## Dataset records
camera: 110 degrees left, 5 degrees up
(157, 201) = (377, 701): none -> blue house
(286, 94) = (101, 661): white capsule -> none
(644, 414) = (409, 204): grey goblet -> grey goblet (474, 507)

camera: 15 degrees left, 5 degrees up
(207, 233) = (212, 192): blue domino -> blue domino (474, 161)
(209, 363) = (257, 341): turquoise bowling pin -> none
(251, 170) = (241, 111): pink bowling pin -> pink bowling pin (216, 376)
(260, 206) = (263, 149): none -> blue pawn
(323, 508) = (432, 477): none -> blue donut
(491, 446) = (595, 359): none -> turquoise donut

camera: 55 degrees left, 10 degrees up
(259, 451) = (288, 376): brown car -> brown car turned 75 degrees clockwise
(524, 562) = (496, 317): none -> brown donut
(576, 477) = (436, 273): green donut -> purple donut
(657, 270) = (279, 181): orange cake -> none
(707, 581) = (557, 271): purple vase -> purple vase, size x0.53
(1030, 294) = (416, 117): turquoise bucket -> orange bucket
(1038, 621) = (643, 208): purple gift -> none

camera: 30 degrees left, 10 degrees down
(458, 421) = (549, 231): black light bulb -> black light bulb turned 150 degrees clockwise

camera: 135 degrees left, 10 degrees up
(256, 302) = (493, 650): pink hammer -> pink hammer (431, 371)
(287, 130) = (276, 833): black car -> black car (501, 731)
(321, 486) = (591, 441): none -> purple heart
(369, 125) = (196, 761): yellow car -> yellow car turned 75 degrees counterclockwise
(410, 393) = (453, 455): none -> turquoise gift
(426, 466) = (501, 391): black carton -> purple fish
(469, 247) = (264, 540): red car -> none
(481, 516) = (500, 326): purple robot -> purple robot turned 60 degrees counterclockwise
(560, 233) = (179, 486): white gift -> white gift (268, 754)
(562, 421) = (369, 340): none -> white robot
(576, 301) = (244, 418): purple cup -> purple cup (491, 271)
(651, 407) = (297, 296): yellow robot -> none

## Aim of the task
Work through the listing above, counting every line that has the string "bowling" in it. Give only the final count.

## Reply
2